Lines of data
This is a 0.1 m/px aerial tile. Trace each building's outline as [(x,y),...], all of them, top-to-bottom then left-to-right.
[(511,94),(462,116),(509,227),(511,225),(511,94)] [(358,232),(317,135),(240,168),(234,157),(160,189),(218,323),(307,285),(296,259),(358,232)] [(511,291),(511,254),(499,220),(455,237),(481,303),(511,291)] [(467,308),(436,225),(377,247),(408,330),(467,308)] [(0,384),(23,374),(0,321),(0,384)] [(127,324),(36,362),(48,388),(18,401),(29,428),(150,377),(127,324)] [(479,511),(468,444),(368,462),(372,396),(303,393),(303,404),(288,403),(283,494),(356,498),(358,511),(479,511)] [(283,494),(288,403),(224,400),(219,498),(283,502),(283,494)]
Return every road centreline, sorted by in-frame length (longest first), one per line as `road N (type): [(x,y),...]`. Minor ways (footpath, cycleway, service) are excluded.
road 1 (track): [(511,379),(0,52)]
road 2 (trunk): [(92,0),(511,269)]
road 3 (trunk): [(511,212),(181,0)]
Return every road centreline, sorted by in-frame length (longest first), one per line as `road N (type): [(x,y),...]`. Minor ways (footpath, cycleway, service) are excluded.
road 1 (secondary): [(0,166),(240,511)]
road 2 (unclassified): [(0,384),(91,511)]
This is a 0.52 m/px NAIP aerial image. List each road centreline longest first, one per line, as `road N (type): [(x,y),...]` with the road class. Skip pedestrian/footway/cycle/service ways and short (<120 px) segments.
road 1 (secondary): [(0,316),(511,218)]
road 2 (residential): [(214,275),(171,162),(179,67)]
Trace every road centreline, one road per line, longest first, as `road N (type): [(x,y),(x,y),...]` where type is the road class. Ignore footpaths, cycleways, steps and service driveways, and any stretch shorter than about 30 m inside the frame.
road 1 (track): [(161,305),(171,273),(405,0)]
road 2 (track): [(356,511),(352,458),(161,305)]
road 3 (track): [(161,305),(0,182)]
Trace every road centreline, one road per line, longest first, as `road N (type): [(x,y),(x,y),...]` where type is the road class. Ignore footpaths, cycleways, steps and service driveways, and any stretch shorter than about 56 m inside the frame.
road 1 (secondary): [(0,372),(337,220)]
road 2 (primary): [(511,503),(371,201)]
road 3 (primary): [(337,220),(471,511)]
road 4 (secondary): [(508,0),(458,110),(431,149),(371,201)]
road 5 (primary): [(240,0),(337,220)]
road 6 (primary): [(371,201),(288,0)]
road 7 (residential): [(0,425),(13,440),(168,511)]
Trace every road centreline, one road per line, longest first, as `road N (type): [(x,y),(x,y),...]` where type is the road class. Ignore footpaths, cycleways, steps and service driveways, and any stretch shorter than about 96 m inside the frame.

◆ **WHAT THIS TASK INVOLVES**
Copy the records above, swapping each "centreline" for "centerline" and leaving all else untouched.

◆ **CORRECT OUTPUT**
This is a 0.1 m/px aerial tile. Trace each building's outline as [(x,y),...], all of them, top-to-bottom then left-to-right.
[(511,94),(462,116),(509,227),(511,225),(511,94)] [(358,232),(317,135),(240,168),(234,157),(160,189),(218,323),(307,285),(296,259),(358,232)] [(511,291),(511,254),(499,220),(455,237),(481,303),(511,291)] [(467,308),(436,225),(377,247),(408,330),(467,308)] [(0,384),(23,374),(0,321),(0,384)] [(127,324),(36,362),(48,388),(18,401),(29,428),(150,377),(127,324)] [(479,511),(468,444),(368,462),(372,396),(303,393),(303,404),(288,403),(283,494),(356,498),(358,511),(479,511)] [(283,494),(288,403),(224,400),(219,498),(283,502),(283,494)]
Return every road centerline, sorted by in-frame length (longest first), one per line as `road N (type): [(x,y),...]`. Minor ways (footpath, cycleway, service) are excluded.
road 1 (track): [(511,379),(0,52)]
road 2 (trunk): [(92,0),(511,269)]
road 3 (trunk): [(511,212),(181,0)]
Return every road centerline, sorted by in-frame length (longest first), one per line as `road N (type): [(x,y),...]`. Minor ways (footpath, cycleway, service) are excluded.
road 1 (secondary): [(0,166),(240,511)]
road 2 (unclassified): [(0,384),(91,511)]
This is a 0.52 m/px NAIP aerial image. List each road centerline longest first, one per line, as `road N (type): [(x,y),...]` with the road class. Skip pedestrian/footway/cycle/service ways and short (<120 px) segments.
road 1 (secondary): [(0,316),(511,218)]
road 2 (residential): [(214,275),(171,162),(179,67)]
Trace every road centerline, one road per line, longest first, as `road N (type): [(x,y),(x,y),...]` where type is the road class. Ignore footpaths, cycleways, steps and service driveways, and any stretch shorter than about 30 m inside the frame.
road 1 (track): [(161,305),(171,273),(405,0)]
road 2 (track): [(356,511),(352,458),(161,305)]
road 3 (track): [(161,305),(0,182)]
Trace every road centerline, one road per line, longest first, as `road N (type): [(x,y),(x,y),...]` where type is the road class. Ignore footpaths, cycleways, steps and service driveways, and any stretch shorter than about 56 m inside the frame.
road 1 (secondary): [(0,372),(337,220)]
road 2 (primary): [(511,503),(371,201)]
road 3 (primary): [(337,220),(471,511)]
road 4 (secondary): [(508,0),(458,110),(431,149),(371,201)]
road 5 (primary): [(240,0),(337,220)]
road 6 (primary): [(371,201),(288,0)]
road 7 (residential): [(0,425),(13,440),(168,511)]
Trace every road centerline, one road per line, longest first, as `road N (type): [(x,y),(x,y),...]` where type is the road class. Ignore footpaths, cycleways, steps and service driveways, and any stretch shorter than about 96 m inside the frame.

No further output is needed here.